◆ **Exercise**
Every line of the listing is returned unchanged, and every picture is dropped.

◆ **Data under study**
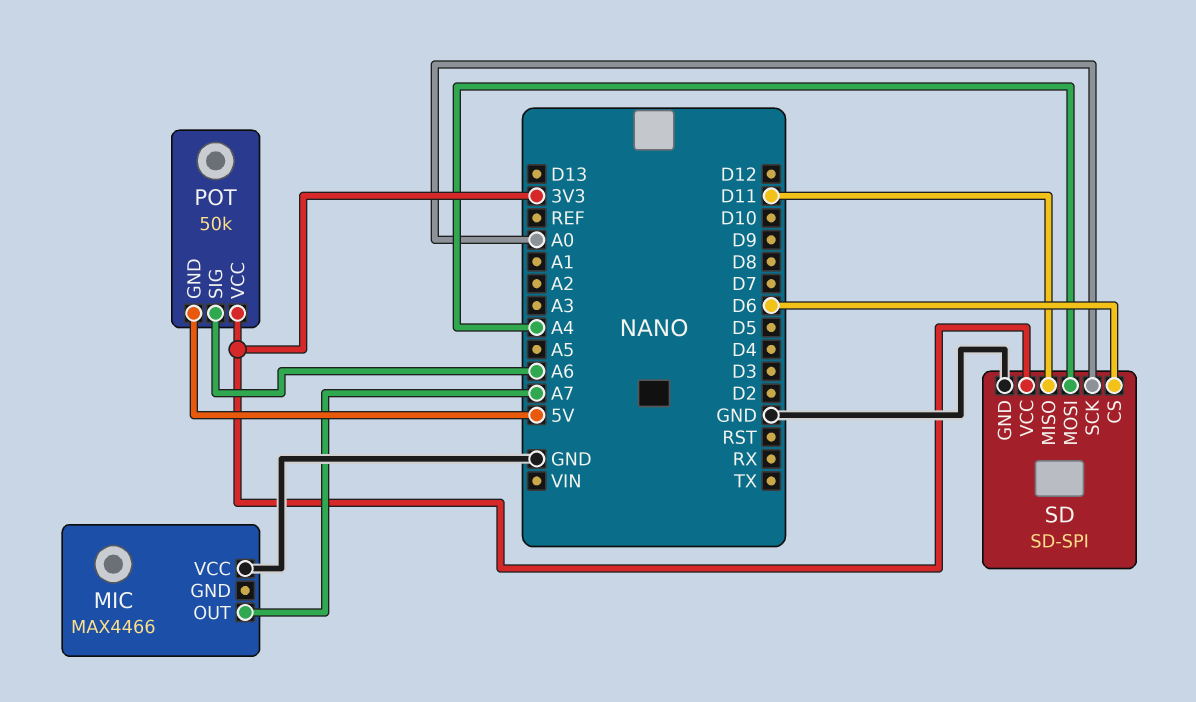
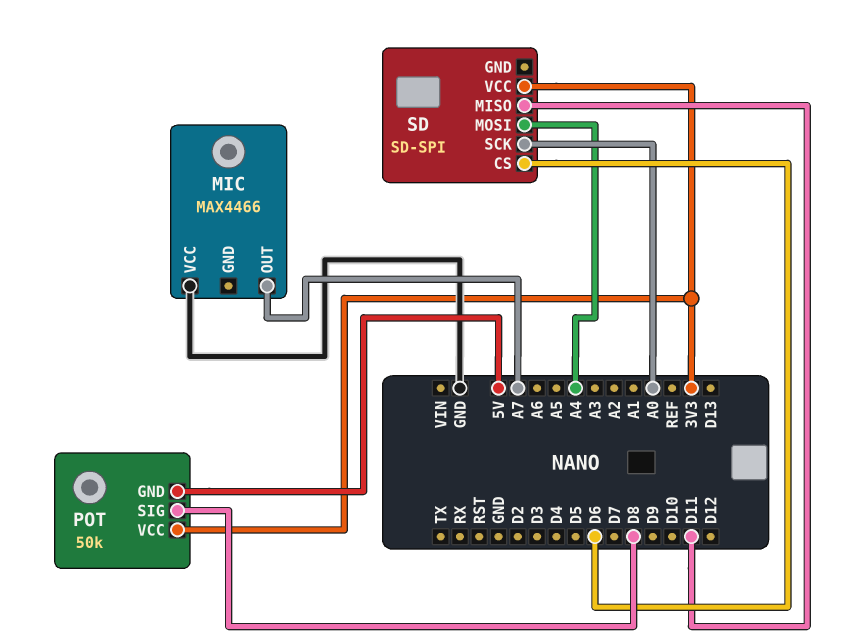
POT pin SIG: A6 -> D8
SD pin GND: GND -> none

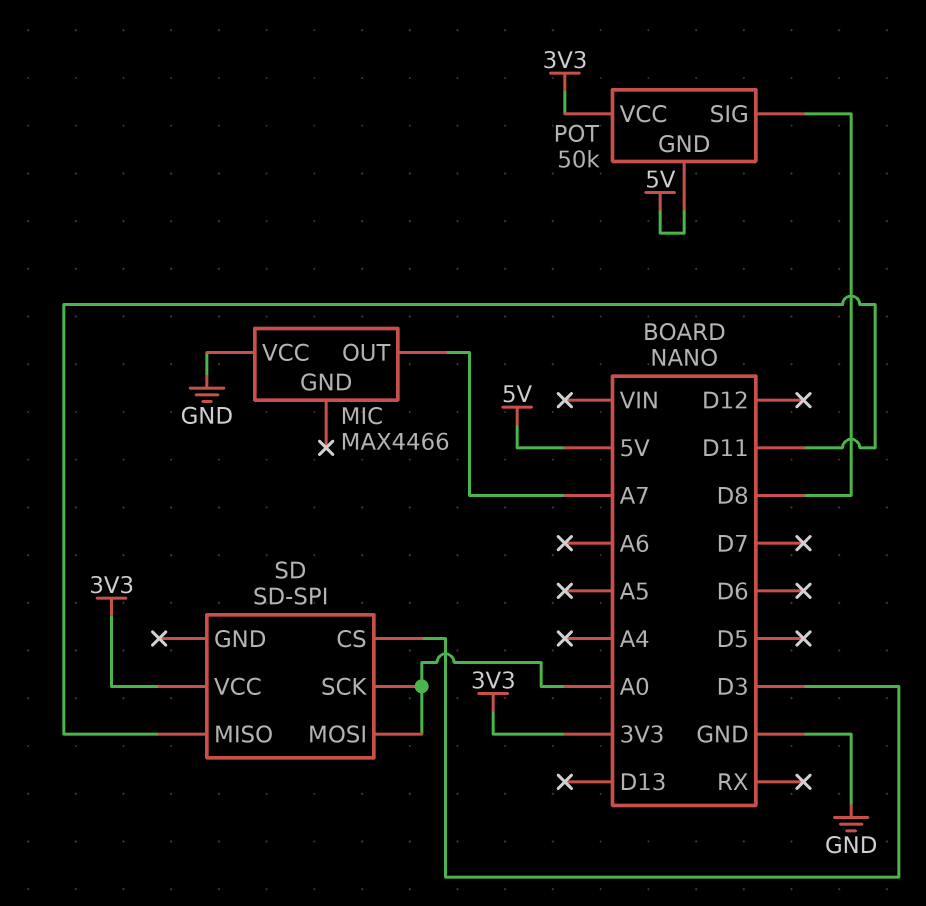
SD pin CS: D6 -> D3
SD pin MOSI: A4 -> A0

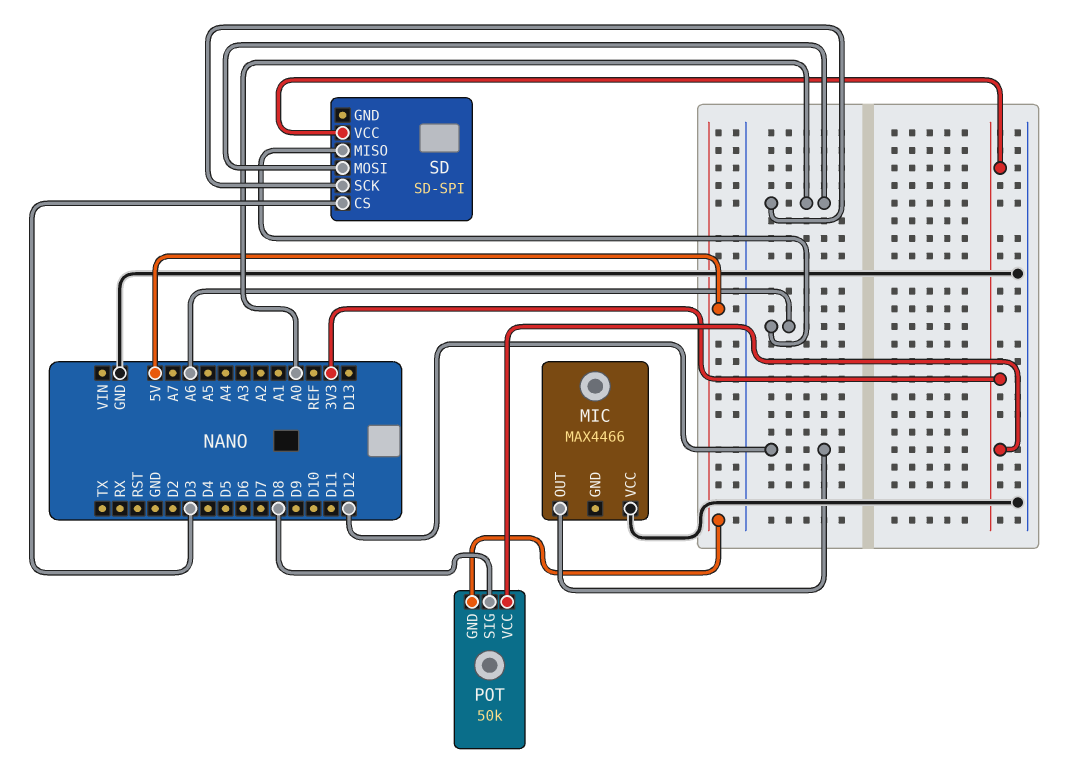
MIC pin OUT: A7 -> D12
SD pin MISO: D11 -> A6

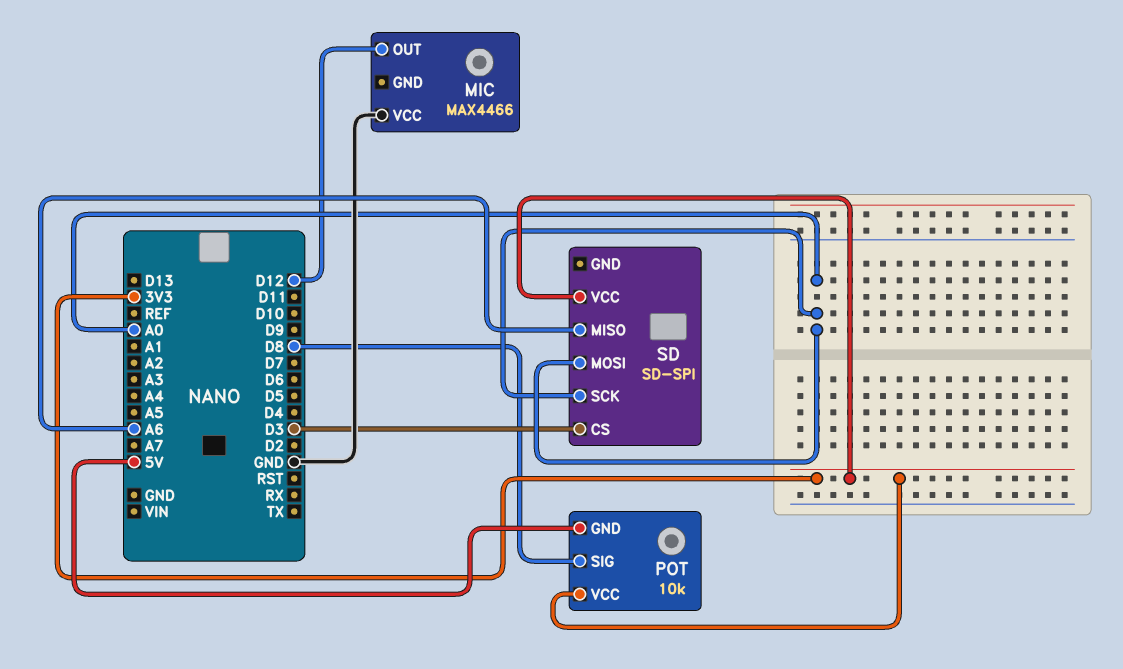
POT: 50k -> 10k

◆ **Written answer**
POT pin SIG: A6 -> D8
SD pin GND: GND -> none

SD pin CS: D6 -> D3
SD pin MOSI: A4 -> A0

MIC pin OUT: A7 -> D12
SD pin MISO: D11 -> A6

POT: 50k -> 10k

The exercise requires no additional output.